▶ _STATED GOAL_:
Copy out every line of the records that contains the string "with". Case counts.

— start —

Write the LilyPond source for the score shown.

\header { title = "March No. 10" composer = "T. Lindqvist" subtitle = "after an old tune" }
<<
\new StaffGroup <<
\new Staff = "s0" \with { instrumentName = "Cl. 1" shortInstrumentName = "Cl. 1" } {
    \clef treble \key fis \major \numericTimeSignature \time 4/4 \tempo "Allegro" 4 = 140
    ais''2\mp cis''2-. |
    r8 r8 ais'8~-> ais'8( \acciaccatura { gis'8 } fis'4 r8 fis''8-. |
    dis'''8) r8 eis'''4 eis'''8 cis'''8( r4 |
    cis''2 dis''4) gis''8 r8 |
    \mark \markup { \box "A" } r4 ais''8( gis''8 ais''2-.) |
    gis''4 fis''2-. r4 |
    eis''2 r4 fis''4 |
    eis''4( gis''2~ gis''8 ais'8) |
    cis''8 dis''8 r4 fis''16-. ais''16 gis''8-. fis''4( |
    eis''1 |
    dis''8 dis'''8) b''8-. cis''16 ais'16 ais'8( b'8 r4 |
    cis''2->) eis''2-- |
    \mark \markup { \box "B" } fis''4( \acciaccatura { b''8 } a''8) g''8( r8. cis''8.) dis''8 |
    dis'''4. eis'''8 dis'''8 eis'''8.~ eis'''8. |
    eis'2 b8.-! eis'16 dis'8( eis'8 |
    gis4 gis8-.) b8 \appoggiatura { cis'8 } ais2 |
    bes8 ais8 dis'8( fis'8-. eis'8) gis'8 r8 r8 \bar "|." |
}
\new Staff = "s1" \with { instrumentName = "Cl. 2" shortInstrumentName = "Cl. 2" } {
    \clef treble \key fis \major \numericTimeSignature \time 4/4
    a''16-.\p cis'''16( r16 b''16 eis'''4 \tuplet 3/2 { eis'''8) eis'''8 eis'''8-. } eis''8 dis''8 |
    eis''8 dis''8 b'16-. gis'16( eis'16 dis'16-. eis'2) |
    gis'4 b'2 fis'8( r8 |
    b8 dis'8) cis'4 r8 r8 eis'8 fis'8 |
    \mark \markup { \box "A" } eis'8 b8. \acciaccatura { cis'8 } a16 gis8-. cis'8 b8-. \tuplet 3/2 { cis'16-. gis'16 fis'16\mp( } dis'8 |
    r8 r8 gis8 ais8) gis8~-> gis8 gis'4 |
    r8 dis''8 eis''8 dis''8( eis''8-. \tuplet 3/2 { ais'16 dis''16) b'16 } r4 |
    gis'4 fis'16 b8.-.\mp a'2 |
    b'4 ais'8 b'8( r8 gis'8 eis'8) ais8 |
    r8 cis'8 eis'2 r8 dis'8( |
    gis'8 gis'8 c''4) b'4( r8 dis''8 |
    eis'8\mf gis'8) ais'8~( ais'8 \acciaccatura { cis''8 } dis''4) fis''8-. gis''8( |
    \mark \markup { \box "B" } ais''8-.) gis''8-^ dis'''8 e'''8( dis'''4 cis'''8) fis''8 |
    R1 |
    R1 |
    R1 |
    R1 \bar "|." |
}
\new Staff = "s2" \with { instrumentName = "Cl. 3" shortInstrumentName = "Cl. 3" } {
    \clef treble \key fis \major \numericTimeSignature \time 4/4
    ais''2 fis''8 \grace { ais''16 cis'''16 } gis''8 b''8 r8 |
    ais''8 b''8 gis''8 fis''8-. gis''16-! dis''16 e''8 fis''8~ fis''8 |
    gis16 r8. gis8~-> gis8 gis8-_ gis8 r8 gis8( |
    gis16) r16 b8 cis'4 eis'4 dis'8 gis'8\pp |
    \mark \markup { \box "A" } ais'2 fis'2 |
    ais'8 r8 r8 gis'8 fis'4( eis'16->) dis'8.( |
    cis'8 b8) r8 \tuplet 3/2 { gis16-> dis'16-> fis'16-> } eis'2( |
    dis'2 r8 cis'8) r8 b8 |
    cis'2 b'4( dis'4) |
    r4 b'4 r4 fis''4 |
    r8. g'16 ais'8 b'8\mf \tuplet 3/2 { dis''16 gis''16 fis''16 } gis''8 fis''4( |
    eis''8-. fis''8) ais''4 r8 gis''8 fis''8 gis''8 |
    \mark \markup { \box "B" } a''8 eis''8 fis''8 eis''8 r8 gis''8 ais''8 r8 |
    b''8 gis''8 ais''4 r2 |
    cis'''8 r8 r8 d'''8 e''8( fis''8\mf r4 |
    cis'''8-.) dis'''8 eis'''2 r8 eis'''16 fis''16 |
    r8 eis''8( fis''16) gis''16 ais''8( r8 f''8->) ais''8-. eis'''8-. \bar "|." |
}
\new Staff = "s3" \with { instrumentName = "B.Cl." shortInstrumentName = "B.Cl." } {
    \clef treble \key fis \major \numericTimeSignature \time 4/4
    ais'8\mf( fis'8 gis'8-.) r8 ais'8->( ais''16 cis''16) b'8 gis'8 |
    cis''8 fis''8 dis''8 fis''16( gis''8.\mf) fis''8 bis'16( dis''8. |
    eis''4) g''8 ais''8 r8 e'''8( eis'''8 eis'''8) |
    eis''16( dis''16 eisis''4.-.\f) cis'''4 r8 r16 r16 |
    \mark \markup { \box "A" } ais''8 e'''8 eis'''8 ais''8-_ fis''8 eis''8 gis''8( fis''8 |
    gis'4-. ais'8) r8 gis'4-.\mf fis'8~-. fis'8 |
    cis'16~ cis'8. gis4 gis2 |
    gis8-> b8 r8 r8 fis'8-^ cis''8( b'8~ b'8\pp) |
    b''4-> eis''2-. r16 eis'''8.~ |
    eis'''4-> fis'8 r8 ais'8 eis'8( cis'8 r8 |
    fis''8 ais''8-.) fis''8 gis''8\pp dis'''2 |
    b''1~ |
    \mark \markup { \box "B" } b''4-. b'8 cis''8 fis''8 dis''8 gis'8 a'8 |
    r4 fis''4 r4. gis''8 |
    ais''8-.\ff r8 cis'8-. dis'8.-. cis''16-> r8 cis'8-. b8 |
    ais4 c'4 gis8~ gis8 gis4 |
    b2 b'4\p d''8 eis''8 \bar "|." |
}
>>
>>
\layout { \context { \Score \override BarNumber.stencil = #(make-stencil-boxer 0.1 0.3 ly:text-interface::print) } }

— end —

▶ _ANSWER TO THE PROBLEM_:
\new Staff = "s0" \with { instrumentName = "Cl. 1" shortInstrumentName = "Cl. 1" } {
\new Staff = "s1" \with { instrumentName = "Cl. 2" shortInstrumentName = "Cl. 2" } {
\new Staff = "s2" \with { instrumentName = "Cl. 3" shortInstrumentName = "Cl. 3" } {
\new Staff = "s3" \with { instrumentName = "B.Cl." shortInstrumentName = "B.Cl." } {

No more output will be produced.